Work item:
Begin the copy at the line containing "V201: 2.5V (plus" in the data below and end it at the line containing "IC202 pin GND: +3V3 -> GND", keeping each line exact and leaving out pictures.
(Study material Opens)
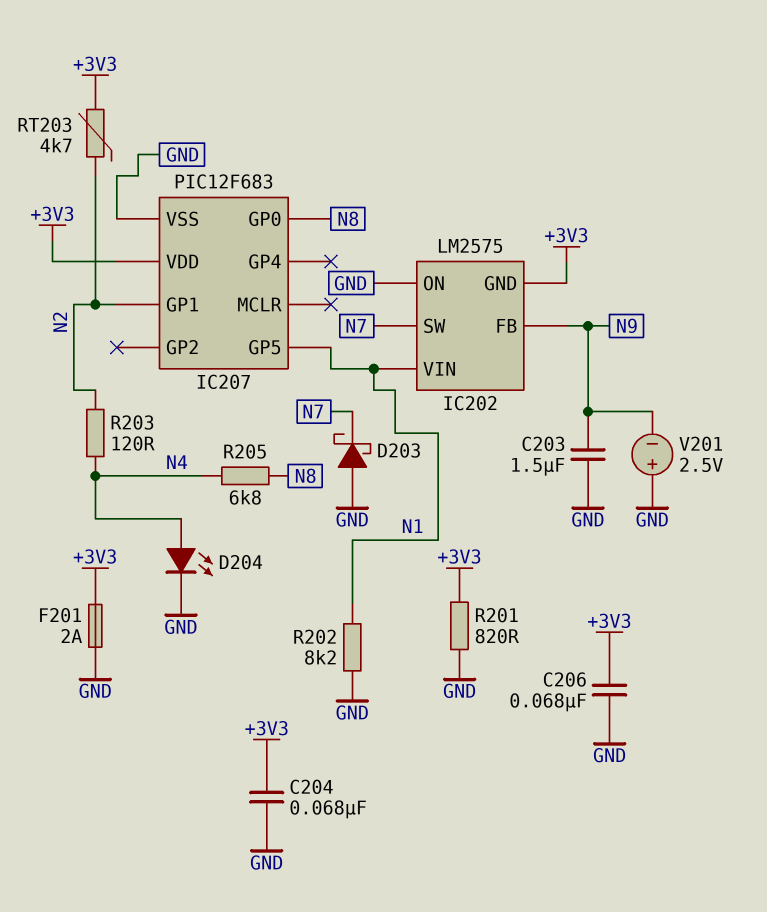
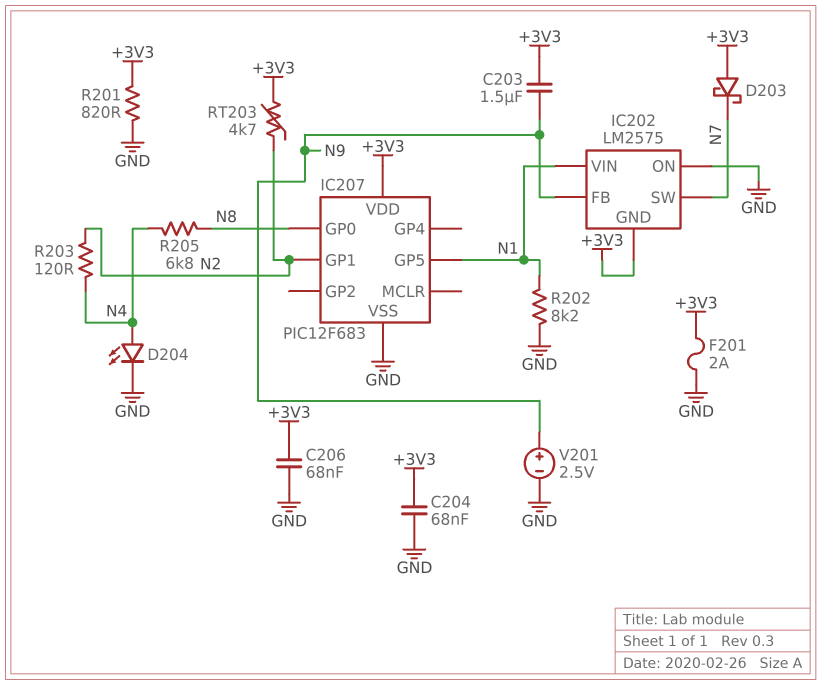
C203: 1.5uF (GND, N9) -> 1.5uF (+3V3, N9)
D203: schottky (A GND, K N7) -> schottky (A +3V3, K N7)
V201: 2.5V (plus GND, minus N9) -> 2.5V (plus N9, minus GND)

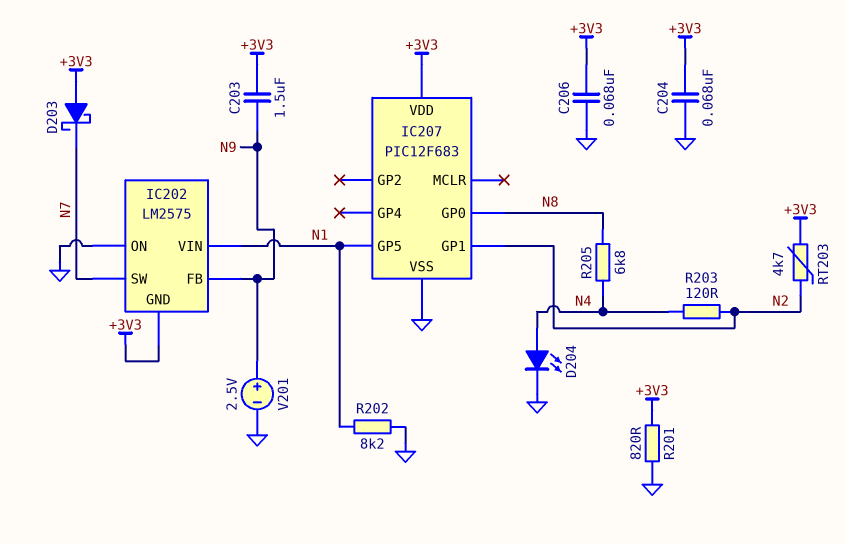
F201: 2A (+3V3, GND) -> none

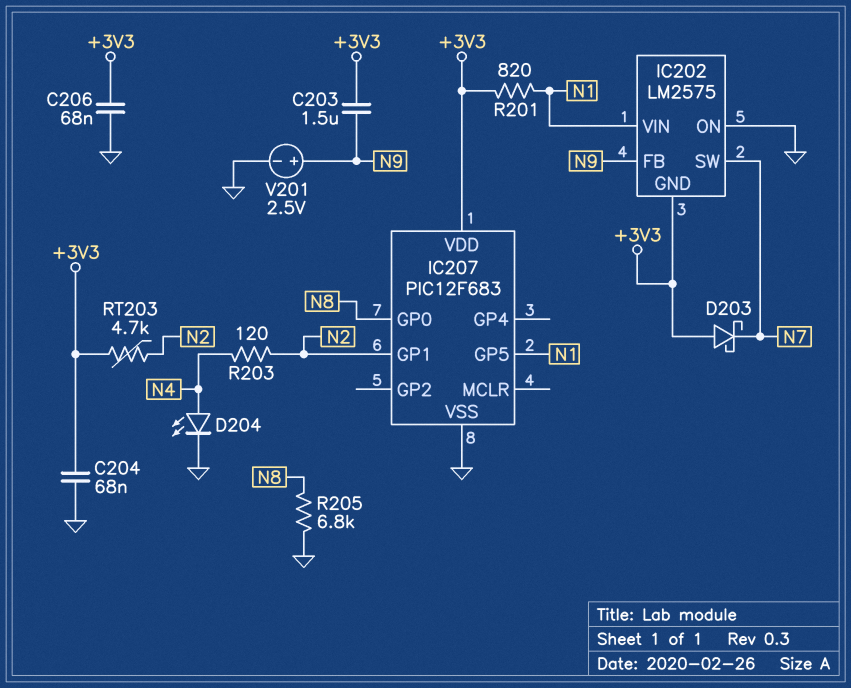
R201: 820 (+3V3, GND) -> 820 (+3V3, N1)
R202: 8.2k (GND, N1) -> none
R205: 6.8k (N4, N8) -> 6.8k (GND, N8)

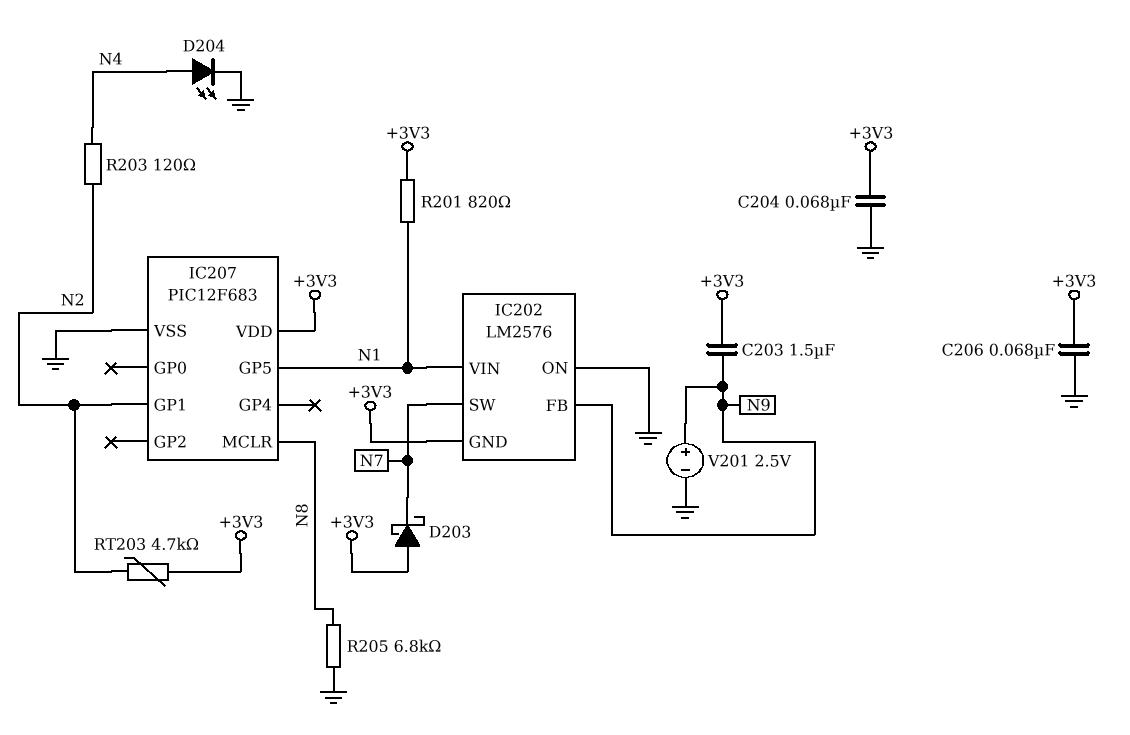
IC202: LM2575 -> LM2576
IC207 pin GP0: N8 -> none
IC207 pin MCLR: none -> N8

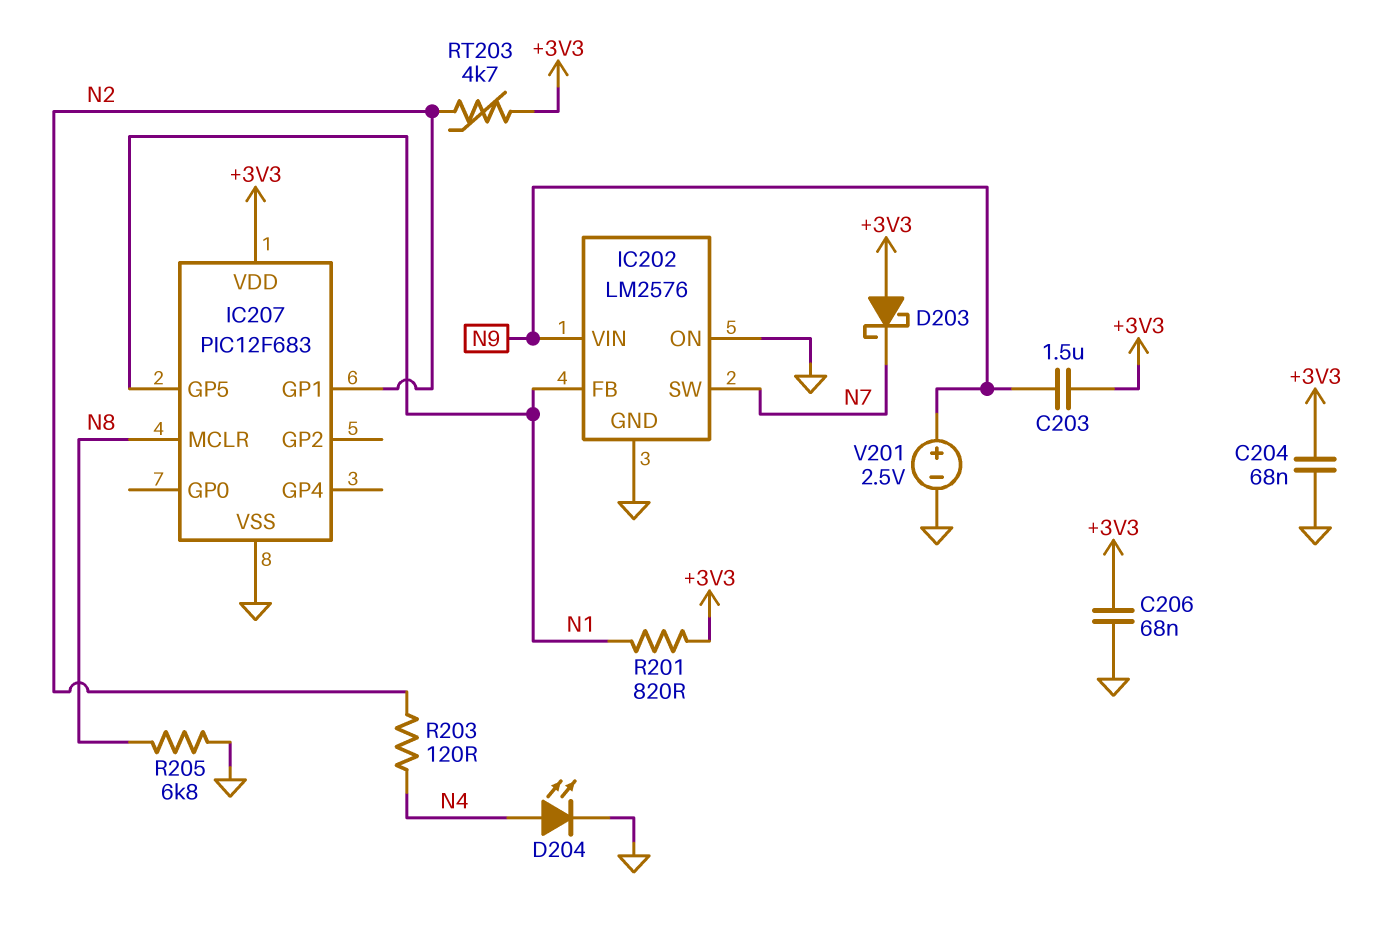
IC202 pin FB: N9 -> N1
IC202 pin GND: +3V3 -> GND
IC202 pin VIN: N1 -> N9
(Study material Closes)
(Study material Opens)
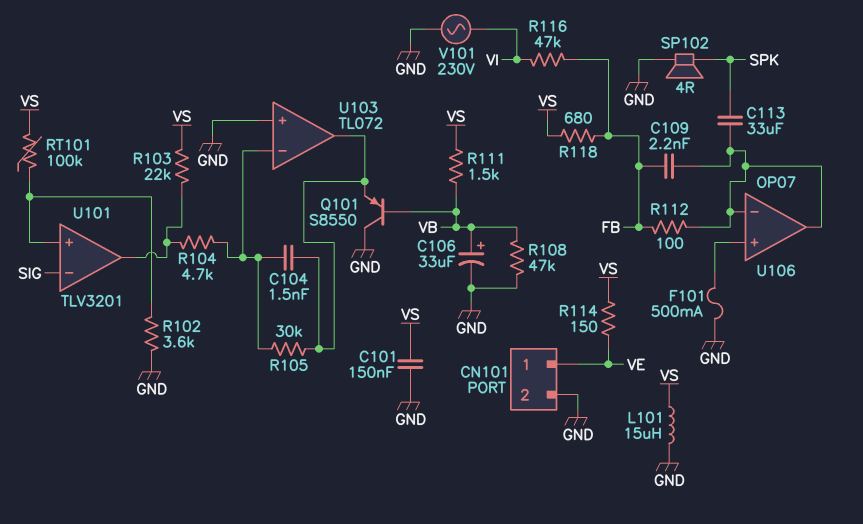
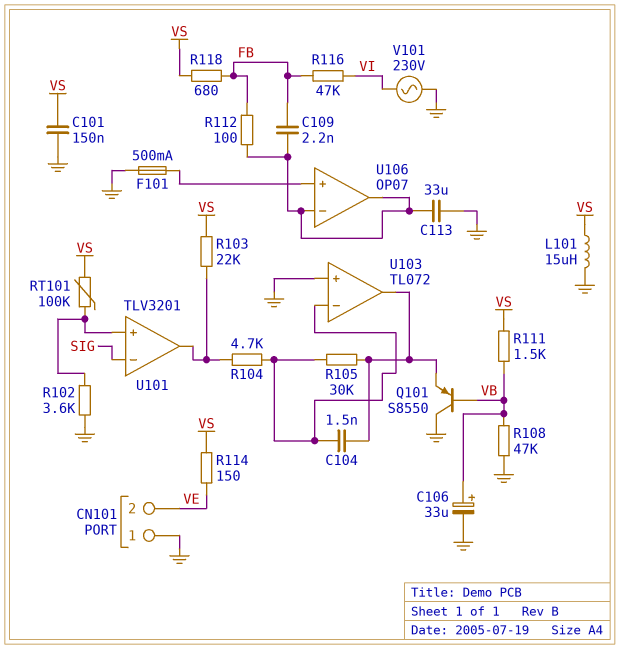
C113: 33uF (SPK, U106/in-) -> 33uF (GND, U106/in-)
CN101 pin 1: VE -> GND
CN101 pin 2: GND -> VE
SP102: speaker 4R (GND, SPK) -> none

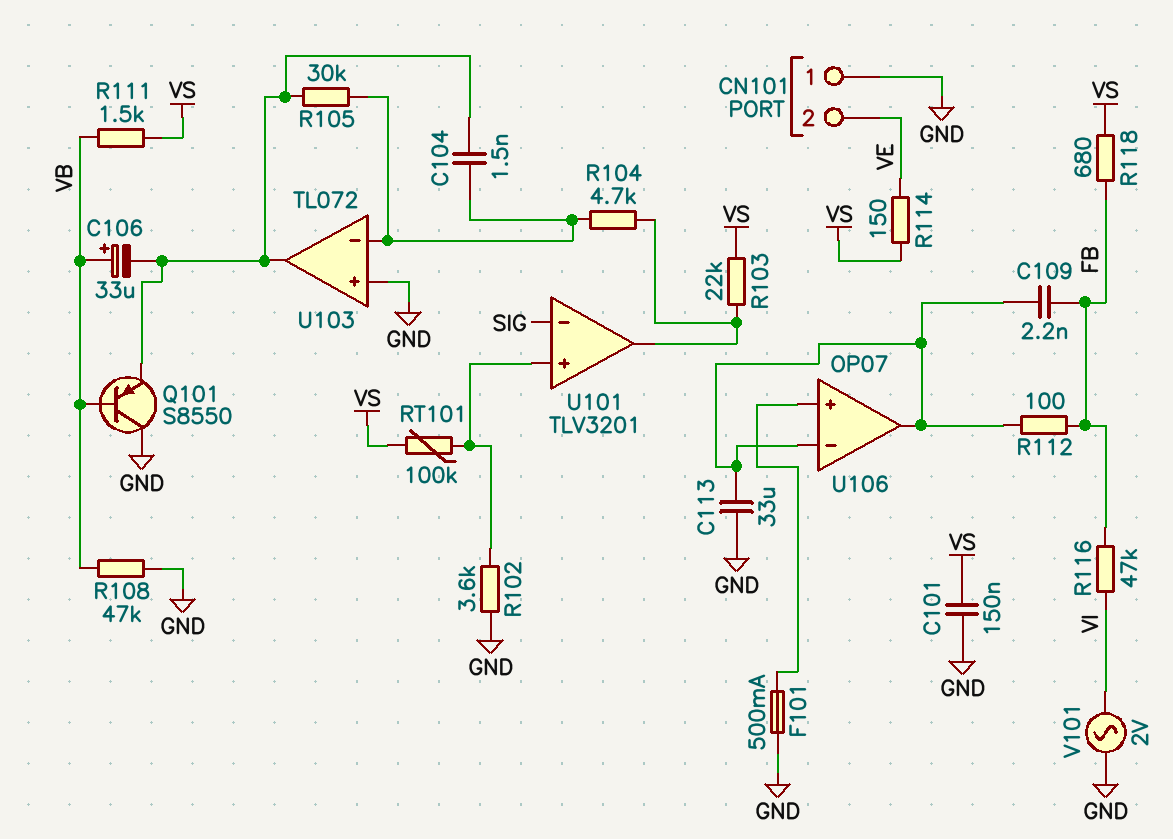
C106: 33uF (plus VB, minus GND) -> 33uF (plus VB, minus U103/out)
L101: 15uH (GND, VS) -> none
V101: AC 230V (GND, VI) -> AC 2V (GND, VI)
(Study material Closes)
Reply to the task:
V201: 2.5V (plus GND, minus N9) -> 2.5V (plus N9, minus GND)

F201: 2A (+3V3, GND) -> none

R201: 820 (+3V3, GND) -> 820 (+3V3, N1)
R202: 8.2k (GND, N1) -> none
R205: 6.8k (N4, N8) -> 6.8k (GND, N8)

IC202: LM2575 -> LM2576
IC207 pin GP0: N8 -> none
IC207 pin MCLR: none -> N8

IC202 pin FB: N9 -> N1
IC202 pin GND: +3V3 -> GND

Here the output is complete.